With the pictures omitted, output word for word the lines from the one containing "[(455,90),(483,81),(474,53),(447,62),(455,90)]" through the end of the records.
Data for this task START
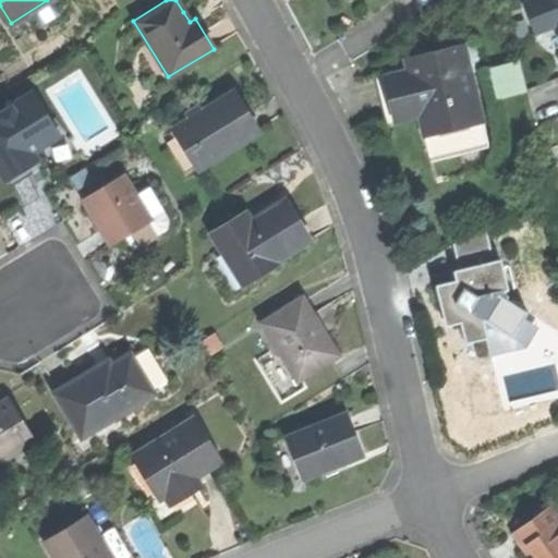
[(557,0),(530,0),(522,3),(533,29),(556,21),(557,26),(557,0)]
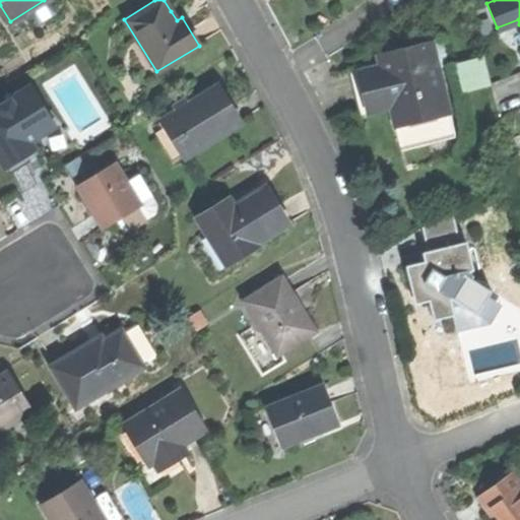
[(378,95),(389,123),(410,114),(417,132),(469,111),(443,45),(390,66),(392,71),(398,87),(378,95)]
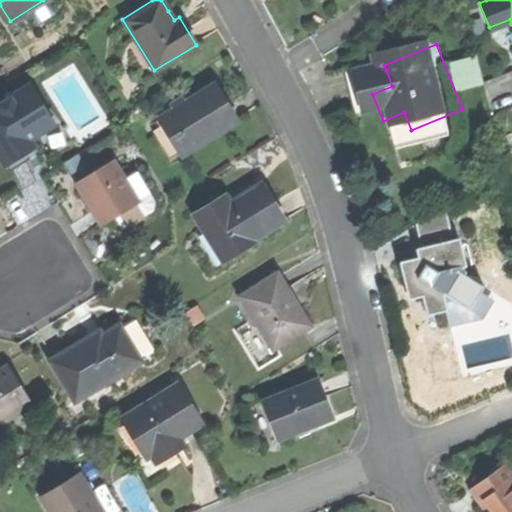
[(455,90),(483,81),(474,53),(447,62),(455,90)]
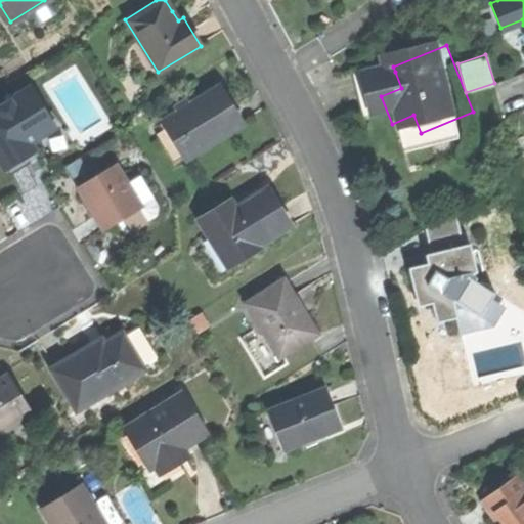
[(385,127),(392,124),(381,96),(401,88),(395,72),(366,83),(376,105),(385,127)]
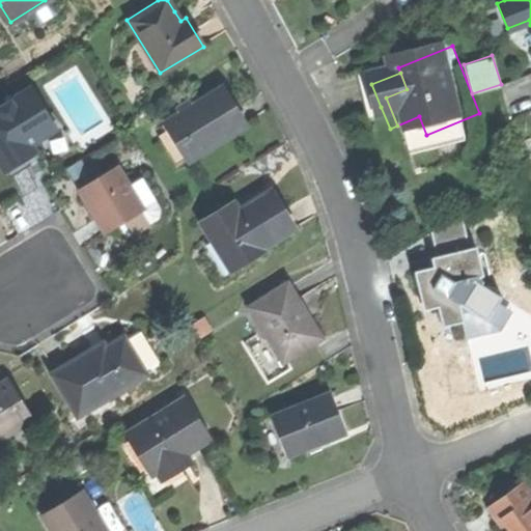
[(164,121),(188,160),(246,124),(232,104),(222,86),(164,121)]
Data for this task END
◆ **Response below**:
[(455,90),(483,81),(474,53),(447,62),(455,90)]
[(385,127),(392,124),(381,96),(401,88),(395,72),(366,83),(376,105),(385,127)]
[(164,121),(188,160),(246,124),(232,104),(222,86),(164,121)]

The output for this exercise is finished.